◆ **How to complete this task**
Give back the line below containing "(452, 298) = (606, 328): none" and every later line, exactly.

◆ **Listed entries**
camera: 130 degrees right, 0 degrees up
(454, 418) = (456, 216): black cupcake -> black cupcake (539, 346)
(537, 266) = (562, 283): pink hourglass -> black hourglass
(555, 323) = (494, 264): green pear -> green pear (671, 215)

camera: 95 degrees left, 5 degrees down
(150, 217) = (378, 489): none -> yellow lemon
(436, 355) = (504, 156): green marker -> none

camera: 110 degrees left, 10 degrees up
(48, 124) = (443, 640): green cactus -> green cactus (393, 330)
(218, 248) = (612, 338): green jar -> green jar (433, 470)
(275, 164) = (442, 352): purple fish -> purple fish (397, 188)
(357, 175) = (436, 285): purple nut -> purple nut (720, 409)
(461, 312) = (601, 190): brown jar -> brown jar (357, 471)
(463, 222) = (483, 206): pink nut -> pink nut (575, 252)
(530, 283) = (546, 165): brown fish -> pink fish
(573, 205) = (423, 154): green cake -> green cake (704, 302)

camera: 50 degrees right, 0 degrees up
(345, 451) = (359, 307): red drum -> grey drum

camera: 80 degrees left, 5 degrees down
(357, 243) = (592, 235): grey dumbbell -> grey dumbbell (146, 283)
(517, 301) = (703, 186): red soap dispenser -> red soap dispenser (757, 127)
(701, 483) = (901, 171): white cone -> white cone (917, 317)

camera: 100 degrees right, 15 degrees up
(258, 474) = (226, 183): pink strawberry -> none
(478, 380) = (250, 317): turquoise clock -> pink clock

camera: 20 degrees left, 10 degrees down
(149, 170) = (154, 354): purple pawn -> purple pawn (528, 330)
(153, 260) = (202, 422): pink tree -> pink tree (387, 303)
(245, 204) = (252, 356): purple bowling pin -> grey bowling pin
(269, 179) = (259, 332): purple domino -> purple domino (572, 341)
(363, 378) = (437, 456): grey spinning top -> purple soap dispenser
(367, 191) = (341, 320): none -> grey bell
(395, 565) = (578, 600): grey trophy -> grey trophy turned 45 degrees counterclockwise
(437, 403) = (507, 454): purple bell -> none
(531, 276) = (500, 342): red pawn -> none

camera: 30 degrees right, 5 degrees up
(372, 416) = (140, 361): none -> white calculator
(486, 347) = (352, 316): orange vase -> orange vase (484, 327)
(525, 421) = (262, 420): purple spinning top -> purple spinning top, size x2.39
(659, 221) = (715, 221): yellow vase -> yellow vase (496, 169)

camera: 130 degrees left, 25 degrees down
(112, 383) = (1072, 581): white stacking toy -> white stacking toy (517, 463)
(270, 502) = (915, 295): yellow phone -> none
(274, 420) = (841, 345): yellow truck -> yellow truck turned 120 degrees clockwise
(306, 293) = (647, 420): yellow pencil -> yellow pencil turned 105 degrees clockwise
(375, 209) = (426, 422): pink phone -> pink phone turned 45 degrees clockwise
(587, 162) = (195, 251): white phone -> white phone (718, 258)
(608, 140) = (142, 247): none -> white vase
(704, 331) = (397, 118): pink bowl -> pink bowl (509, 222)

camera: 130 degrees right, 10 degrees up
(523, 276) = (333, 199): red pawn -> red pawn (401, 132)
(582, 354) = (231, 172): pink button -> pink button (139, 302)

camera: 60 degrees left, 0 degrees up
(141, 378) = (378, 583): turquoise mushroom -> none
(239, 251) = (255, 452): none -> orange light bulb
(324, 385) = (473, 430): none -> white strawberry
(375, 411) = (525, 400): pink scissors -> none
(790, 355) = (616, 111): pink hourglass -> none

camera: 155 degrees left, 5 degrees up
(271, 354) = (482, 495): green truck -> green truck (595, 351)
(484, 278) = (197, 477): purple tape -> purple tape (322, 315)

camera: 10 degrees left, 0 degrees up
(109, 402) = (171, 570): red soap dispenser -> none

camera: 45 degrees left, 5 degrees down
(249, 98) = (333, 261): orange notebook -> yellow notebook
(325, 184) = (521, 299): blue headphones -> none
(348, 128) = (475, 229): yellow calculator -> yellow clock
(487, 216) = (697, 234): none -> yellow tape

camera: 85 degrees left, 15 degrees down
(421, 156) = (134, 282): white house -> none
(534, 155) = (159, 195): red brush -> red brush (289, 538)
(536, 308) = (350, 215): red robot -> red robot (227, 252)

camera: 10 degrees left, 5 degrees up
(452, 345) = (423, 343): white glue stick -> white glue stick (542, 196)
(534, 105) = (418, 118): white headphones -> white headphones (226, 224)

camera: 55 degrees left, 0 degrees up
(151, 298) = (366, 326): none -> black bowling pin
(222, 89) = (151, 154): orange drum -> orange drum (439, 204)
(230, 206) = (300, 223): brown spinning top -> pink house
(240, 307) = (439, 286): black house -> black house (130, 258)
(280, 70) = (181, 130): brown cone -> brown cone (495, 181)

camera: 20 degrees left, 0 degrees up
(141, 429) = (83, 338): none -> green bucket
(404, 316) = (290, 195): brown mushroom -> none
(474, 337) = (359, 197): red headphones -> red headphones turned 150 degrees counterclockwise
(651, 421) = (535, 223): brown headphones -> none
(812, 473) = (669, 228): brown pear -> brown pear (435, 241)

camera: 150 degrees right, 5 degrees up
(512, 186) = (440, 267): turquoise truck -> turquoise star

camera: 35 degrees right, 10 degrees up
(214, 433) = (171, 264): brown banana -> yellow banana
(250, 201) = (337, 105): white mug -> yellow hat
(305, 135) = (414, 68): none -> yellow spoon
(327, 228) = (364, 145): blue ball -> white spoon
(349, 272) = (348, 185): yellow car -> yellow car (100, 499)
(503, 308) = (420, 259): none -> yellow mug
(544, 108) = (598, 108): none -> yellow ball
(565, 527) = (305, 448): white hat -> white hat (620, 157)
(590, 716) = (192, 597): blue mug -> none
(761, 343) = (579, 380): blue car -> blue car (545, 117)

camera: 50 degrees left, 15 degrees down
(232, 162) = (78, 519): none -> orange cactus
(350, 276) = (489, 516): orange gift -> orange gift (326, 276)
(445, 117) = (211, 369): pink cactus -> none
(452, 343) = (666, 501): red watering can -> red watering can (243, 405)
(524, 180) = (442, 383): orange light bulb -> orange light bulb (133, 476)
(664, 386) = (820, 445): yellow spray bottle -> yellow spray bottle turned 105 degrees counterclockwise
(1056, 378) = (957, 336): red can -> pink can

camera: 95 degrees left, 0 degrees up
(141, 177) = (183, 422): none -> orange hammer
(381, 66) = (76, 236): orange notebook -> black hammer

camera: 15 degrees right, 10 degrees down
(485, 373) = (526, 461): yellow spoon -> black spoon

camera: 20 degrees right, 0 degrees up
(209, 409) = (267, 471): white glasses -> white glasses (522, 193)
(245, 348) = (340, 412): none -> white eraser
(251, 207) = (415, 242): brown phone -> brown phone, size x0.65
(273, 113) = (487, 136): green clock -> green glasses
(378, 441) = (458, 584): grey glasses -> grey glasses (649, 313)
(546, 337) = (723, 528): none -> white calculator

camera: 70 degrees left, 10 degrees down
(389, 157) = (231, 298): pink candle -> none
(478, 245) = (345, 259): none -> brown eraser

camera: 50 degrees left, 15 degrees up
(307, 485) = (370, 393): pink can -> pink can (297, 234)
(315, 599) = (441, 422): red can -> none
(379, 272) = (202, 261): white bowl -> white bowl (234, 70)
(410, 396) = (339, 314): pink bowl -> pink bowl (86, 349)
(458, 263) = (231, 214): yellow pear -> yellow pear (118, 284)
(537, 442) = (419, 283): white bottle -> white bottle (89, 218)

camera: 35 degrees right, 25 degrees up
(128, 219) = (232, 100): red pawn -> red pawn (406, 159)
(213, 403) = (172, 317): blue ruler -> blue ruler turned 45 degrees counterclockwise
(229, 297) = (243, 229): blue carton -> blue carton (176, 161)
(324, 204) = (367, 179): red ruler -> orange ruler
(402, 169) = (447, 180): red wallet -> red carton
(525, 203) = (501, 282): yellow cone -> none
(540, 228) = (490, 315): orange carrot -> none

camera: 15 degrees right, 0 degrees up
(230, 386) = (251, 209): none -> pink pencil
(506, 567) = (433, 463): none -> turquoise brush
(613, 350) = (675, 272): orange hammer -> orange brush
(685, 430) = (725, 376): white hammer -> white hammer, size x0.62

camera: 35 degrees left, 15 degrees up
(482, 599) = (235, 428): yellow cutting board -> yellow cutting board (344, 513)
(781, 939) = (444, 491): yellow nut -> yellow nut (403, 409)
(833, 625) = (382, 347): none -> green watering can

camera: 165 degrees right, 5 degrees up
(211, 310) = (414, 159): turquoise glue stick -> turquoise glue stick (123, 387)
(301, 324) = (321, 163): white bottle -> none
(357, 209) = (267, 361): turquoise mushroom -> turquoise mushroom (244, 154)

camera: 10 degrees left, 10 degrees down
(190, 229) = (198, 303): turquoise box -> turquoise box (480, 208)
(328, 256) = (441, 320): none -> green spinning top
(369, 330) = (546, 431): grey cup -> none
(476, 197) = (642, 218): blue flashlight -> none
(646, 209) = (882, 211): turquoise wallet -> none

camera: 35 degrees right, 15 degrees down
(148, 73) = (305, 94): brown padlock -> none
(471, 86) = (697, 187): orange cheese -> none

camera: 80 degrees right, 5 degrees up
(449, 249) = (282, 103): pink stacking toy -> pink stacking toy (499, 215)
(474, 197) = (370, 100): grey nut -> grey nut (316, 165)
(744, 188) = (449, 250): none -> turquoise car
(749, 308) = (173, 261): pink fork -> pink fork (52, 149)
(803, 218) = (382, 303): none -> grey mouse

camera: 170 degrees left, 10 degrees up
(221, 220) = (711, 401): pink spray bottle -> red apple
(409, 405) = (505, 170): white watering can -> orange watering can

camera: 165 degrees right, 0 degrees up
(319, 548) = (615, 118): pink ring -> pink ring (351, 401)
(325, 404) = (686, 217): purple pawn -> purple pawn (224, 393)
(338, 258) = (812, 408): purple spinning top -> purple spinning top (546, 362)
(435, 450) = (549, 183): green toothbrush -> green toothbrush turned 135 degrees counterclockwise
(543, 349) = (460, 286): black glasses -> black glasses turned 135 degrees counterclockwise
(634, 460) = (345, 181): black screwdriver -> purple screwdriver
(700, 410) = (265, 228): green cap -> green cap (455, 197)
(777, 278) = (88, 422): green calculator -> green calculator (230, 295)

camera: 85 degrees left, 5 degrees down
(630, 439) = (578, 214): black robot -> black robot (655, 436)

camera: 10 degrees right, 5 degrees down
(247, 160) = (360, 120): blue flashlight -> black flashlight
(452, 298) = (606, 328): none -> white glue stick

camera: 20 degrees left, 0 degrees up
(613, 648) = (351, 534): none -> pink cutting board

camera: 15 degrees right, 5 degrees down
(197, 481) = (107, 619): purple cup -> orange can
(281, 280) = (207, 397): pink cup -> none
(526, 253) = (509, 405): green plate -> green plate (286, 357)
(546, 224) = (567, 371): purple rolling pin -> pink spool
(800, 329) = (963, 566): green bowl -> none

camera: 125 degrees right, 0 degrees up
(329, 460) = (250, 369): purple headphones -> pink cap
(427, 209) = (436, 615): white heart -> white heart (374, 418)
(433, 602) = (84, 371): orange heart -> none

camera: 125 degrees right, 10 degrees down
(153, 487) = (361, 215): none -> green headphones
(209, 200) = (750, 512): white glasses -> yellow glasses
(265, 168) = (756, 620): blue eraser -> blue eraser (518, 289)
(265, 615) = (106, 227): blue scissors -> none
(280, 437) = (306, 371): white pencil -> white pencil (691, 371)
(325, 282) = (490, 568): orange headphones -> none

◆ **Problem solution**
(452, 298) = (606, 328): none -> white glue stick

camera: 20 degrees left, 0 degrees up
(613, 648) = (351, 534): none -> pink cutting board

camera: 15 degrees right, 5 degrees down
(197, 481) = (107, 619): purple cup -> orange can
(281, 280) = (207, 397): pink cup -> none
(526, 253) = (509, 405): green plate -> green plate (286, 357)
(546, 224) = (567, 371): purple rolling pin -> pink spool
(800, 329) = (963, 566): green bowl -> none

camera: 125 degrees right, 0 degrees up
(329, 460) = (250, 369): purple headphones -> pink cap
(427, 209) = (436, 615): white heart -> white heart (374, 418)
(433, 602) = (84, 371): orange heart -> none

camera: 125 degrees right, 10 degrees down
(153, 487) = (361, 215): none -> green headphones
(209, 200) = (750, 512): white glasses -> yellow glasses
(265, 168) = (756, 620): blue eraser -> blue eraser (518, 289)
(265, 615) = (106, 227): blue scissors -> none
(280, 437) = (306, 371): white pencil -> white pencil (691, 371)
(325, 282) = (490, 568): orange headphones -> none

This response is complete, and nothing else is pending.